Edit tracking data
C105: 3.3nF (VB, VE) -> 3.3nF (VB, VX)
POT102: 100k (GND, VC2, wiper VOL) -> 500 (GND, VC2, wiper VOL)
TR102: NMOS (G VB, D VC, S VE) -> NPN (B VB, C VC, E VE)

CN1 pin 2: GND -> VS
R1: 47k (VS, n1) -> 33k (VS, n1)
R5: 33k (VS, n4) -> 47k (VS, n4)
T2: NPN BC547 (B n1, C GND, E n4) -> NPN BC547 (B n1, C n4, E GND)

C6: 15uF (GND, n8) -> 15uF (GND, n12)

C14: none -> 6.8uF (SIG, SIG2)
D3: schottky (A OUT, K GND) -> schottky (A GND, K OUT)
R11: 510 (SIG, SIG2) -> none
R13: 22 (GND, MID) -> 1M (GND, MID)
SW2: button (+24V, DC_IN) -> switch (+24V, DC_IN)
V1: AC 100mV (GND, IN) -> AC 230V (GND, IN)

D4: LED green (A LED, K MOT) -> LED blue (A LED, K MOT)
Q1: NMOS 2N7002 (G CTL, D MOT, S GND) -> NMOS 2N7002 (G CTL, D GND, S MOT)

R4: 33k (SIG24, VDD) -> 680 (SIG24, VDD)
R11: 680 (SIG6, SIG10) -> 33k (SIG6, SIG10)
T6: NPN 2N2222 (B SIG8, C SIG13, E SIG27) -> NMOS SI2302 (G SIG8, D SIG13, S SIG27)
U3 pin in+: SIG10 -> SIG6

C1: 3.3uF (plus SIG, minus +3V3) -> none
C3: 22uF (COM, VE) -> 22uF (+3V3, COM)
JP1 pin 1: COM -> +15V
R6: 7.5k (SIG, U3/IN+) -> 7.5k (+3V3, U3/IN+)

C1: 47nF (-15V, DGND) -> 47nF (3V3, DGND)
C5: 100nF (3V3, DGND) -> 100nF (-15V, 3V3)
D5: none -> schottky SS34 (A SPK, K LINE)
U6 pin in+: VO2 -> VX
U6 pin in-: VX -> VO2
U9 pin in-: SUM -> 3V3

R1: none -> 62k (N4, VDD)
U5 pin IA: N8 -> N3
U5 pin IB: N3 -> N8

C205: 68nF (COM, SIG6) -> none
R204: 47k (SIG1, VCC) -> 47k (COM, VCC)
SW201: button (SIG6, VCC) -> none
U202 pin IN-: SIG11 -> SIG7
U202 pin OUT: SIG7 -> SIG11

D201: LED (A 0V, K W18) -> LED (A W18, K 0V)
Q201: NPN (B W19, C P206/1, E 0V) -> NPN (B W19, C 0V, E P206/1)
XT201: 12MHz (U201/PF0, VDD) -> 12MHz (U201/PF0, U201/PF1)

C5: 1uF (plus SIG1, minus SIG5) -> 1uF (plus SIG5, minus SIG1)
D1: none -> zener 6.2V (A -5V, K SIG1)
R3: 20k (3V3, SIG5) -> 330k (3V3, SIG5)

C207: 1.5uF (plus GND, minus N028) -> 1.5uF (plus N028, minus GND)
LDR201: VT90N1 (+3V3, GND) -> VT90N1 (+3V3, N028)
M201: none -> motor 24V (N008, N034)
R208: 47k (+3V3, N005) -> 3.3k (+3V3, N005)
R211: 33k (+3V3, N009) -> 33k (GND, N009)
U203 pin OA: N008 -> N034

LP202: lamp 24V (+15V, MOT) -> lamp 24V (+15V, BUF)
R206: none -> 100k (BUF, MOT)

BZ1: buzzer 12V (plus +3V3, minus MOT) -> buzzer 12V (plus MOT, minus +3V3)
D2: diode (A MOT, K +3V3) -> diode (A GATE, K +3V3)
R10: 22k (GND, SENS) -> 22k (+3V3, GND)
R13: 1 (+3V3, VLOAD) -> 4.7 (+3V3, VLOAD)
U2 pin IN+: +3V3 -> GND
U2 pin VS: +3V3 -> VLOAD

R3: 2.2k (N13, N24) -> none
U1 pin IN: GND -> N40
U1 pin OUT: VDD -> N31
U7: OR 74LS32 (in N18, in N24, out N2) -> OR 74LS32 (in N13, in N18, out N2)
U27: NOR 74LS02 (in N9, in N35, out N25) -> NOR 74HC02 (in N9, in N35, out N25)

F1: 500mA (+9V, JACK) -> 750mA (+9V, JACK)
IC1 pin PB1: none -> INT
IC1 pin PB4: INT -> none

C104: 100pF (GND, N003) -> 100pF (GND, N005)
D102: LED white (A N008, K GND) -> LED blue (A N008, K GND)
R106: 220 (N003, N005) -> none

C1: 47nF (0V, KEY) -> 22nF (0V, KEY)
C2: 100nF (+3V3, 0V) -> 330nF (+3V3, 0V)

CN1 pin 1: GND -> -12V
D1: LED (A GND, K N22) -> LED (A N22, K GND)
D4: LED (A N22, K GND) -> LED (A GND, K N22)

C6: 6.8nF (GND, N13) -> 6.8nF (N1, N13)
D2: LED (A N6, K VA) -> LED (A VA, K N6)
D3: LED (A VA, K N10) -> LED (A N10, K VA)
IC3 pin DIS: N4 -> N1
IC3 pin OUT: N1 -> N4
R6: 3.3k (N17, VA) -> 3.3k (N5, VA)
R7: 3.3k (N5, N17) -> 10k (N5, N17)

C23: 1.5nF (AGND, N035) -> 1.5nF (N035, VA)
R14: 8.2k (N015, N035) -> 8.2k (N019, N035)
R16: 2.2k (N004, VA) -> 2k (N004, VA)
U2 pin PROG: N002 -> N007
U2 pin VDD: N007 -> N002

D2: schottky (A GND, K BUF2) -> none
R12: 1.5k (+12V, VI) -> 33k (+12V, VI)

• Assignment: In the entries above, find every line with the word "button" and list it.

• Solution to this task:
SW2: button (+24V, DC_IN) -> switch (+24V, DC_IN)
SW201: button (SIG6, VCC) -> none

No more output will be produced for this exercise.